**Task item:**
The expected output is the first line of the data below and every line after it, up to and including the line containing "U1 pin XOUT: GND -> none", each reproduced exactly.

---------- Records provided

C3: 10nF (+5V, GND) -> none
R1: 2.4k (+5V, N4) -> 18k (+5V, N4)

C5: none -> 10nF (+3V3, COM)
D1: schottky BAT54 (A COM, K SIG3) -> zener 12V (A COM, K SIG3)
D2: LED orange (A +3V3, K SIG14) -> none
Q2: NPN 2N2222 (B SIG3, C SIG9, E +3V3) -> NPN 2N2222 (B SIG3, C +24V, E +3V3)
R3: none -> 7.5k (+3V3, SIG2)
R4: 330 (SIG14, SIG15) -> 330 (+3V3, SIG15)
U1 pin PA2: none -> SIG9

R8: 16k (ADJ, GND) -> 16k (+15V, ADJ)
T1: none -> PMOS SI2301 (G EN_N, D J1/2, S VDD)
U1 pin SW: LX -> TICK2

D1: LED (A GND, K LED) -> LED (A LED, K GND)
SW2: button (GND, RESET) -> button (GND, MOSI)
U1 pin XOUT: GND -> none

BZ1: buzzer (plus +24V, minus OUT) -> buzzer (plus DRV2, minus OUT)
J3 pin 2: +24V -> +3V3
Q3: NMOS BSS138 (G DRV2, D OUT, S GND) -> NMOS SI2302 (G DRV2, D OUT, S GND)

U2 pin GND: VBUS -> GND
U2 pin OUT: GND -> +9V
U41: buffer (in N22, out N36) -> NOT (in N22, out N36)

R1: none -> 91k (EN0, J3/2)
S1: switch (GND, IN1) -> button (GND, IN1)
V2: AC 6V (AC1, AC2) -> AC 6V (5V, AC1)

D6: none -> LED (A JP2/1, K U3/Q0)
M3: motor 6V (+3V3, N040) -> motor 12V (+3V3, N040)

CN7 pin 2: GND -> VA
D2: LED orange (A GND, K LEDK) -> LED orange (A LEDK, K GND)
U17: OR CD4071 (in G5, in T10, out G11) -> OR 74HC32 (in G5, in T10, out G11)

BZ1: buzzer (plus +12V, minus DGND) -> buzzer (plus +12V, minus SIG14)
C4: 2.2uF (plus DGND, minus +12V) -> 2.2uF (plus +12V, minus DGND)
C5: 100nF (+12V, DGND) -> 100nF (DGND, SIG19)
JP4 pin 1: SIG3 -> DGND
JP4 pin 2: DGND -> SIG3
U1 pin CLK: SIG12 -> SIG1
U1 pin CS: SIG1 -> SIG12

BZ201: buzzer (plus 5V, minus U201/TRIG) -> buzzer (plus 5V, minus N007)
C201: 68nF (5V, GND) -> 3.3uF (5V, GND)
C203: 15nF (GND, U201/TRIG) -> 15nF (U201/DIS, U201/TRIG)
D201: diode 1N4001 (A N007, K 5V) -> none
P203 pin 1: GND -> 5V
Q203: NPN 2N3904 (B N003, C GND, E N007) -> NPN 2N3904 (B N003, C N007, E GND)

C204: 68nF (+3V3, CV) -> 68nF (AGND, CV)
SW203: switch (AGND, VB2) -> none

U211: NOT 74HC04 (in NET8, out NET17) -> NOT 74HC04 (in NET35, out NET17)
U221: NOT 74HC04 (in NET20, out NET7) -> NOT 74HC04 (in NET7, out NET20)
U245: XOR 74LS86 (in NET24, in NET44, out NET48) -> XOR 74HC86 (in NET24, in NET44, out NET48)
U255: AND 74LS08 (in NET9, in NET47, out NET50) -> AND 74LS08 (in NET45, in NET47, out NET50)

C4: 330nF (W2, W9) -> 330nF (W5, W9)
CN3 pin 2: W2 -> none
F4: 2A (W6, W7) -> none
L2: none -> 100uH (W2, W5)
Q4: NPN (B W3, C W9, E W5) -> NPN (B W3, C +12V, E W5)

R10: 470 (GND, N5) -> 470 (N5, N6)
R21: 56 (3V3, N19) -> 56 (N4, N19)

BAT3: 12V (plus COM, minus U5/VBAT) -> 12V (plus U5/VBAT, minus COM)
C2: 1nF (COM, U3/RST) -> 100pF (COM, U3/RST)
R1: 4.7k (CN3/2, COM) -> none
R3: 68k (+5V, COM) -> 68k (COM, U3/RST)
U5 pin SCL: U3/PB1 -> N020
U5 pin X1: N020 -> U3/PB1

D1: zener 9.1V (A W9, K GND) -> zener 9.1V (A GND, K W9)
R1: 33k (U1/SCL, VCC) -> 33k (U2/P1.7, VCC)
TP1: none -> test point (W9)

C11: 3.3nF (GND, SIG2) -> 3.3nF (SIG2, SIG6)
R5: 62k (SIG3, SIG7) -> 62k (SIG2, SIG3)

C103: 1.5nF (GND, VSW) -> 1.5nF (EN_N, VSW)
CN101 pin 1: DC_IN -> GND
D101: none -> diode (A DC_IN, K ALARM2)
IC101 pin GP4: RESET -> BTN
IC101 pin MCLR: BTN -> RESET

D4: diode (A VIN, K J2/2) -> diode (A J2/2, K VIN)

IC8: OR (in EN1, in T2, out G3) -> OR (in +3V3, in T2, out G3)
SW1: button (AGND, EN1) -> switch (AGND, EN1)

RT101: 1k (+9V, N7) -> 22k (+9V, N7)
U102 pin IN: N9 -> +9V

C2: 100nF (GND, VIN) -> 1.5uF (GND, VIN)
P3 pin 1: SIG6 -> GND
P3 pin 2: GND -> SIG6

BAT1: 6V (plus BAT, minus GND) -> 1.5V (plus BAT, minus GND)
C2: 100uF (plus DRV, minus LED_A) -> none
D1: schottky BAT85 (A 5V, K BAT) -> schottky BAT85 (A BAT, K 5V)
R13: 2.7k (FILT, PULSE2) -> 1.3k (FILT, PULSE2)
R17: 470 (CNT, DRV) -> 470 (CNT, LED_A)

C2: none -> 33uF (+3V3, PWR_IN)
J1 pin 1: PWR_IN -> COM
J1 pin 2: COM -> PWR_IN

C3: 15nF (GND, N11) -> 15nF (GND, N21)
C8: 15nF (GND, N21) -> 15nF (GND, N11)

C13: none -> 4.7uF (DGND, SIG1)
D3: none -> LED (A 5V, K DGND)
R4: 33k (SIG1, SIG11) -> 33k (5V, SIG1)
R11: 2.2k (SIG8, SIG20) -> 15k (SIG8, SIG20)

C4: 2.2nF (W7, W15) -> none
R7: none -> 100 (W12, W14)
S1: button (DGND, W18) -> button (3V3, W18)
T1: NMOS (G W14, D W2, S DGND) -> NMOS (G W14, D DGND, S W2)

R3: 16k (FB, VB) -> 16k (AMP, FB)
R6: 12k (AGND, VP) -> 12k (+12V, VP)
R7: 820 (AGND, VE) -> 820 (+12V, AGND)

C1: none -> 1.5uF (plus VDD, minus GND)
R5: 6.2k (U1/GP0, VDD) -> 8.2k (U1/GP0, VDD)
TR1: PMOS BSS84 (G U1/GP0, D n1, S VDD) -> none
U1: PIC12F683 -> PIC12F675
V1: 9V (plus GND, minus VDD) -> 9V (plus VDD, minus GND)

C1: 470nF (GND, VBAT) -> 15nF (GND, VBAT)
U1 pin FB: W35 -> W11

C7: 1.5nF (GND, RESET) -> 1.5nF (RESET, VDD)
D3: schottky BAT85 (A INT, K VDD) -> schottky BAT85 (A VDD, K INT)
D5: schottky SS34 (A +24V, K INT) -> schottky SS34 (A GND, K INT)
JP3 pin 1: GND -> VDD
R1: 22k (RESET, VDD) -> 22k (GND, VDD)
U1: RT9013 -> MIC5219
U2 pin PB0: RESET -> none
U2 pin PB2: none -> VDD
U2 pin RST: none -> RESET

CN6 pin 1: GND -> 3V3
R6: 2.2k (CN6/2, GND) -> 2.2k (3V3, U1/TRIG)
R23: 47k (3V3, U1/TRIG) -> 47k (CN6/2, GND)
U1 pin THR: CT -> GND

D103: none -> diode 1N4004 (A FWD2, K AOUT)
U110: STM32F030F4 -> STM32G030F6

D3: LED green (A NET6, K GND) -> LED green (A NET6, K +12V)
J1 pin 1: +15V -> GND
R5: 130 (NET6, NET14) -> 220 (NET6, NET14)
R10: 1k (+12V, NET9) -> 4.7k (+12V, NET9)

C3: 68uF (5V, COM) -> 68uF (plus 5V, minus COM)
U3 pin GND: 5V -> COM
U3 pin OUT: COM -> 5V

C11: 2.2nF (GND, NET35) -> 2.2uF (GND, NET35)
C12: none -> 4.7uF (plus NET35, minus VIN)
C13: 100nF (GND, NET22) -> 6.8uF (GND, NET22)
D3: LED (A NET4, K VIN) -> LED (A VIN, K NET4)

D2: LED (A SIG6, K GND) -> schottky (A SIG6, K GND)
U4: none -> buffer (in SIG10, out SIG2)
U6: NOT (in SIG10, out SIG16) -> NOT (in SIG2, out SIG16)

--------------------

**Answer to the problem:**
C3: 10nF (+5V, GND) -> none
R1: 2.4k (+5V, N4) -> 18k (+5V, N4)

C5: none -> 10nF (+3V3, COM)
D1: schottky BAT54 (A COM, K SIG3) -> zener 12V (A COM, K SIG3)
D2: LED orange (A +3V3, K SIG14) -> none
Q2: NPN 2N2222 (B SIG3, C SIG9, E +3V3) -> NPN 2N2222 (B SIG3, C +24V, E +3V3)
R3: none -> 7.5k (+3V3, SIG2)
R4: 330 (SIG14, SIG15) -> 330 (+3V3, SIG15)
U1 pin PA2: none -> SIG9

R8: 16k (ADJ, GND) -> 16k (+15V, ADJ)
T1: none -> PMOS SI2301 (G EN_N, D J1/2, S VDD)
U1 pin SW: LX -> TICK2

D1: LED (A GND, K LED) -> LED (A LED, K GND)
SW2: button (GND, RESET) -> button (GND, MOSI)
U1 pin XOUT: GND -> none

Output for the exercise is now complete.